◆ Work to complete: Please repeat the records exactly. The pictures are to be left out.

◆ Aerial scene object inventories:
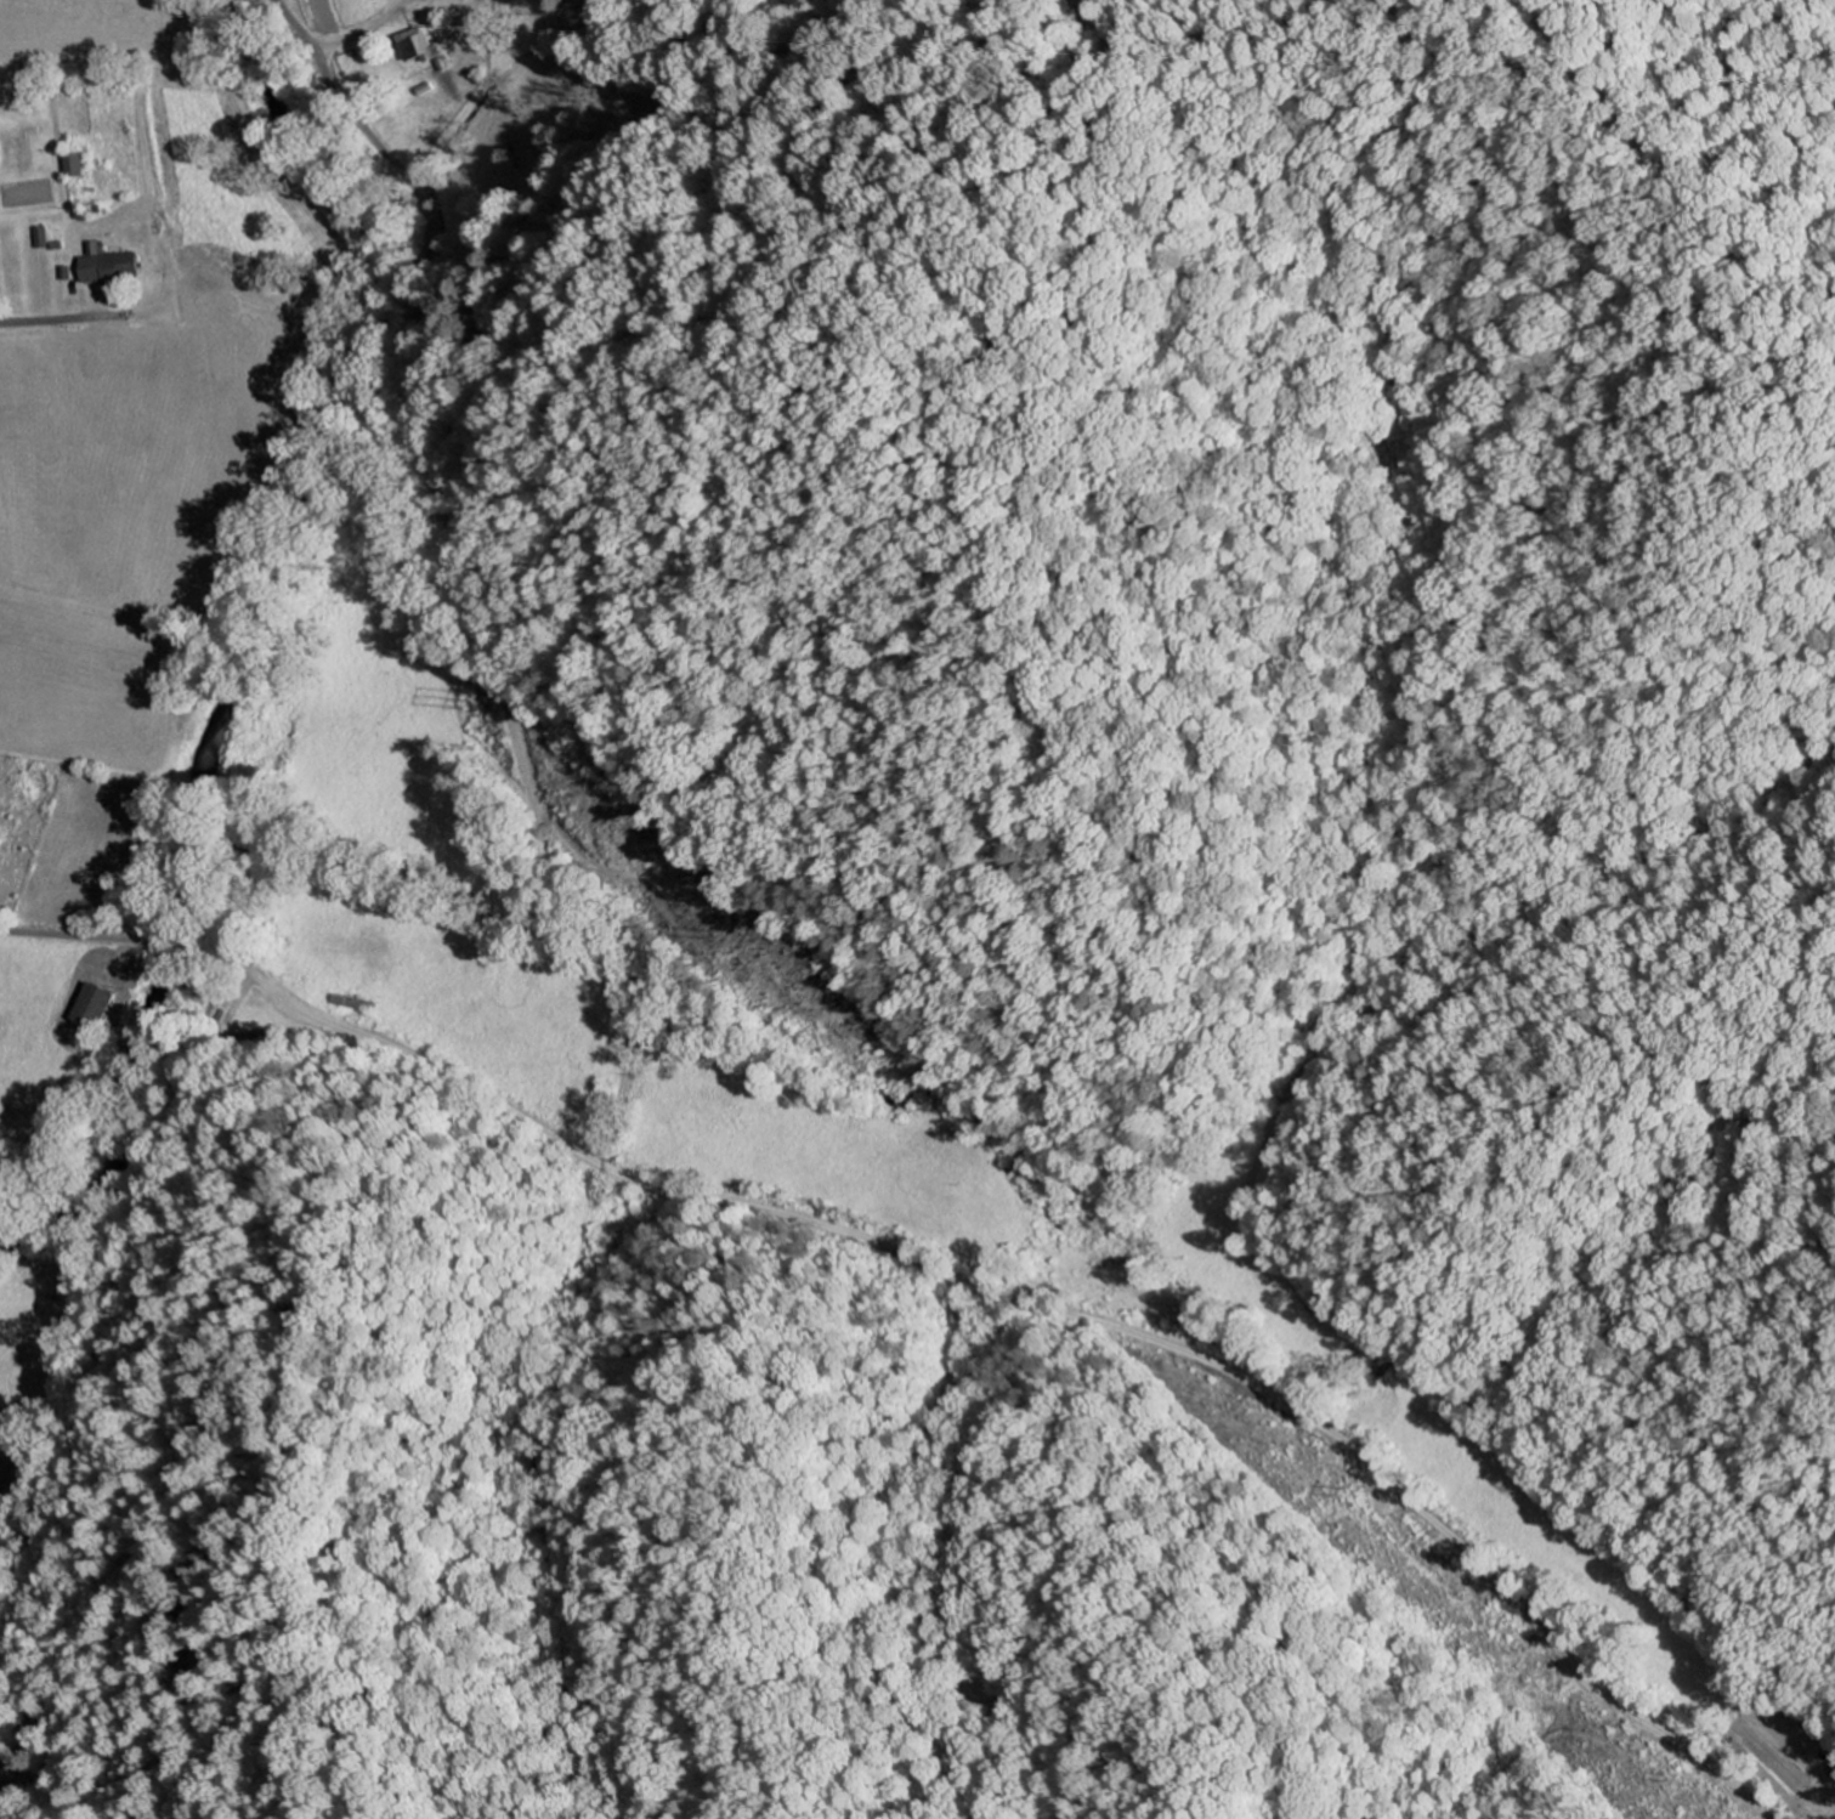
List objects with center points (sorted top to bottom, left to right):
building: (419, 49)
building: (72, 167)
building: (39, 239)
building: (106, 266)
road: (441, 352)
power tower: (463, 694)
power tower: (735, 934)
road: (637, 938)
building: (95, 1009)
road: (937, 1273)
power tower: (1374, 1488)
power tower: (1698, 1774)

◆ Your response:
List objects with center points (sorted top to bottom, left to right):
building: (419, 49)
building: (72, 167)
building: (39, 239)
building: (106, 266)
road: (441, 352)
power tower: (463, 694)
power tower: (735, 934)
road: (637, 938)
building: (95, 1009)
road: (937, 1273)
power tower: (1374, 1488)
power tower: (1698, 1774)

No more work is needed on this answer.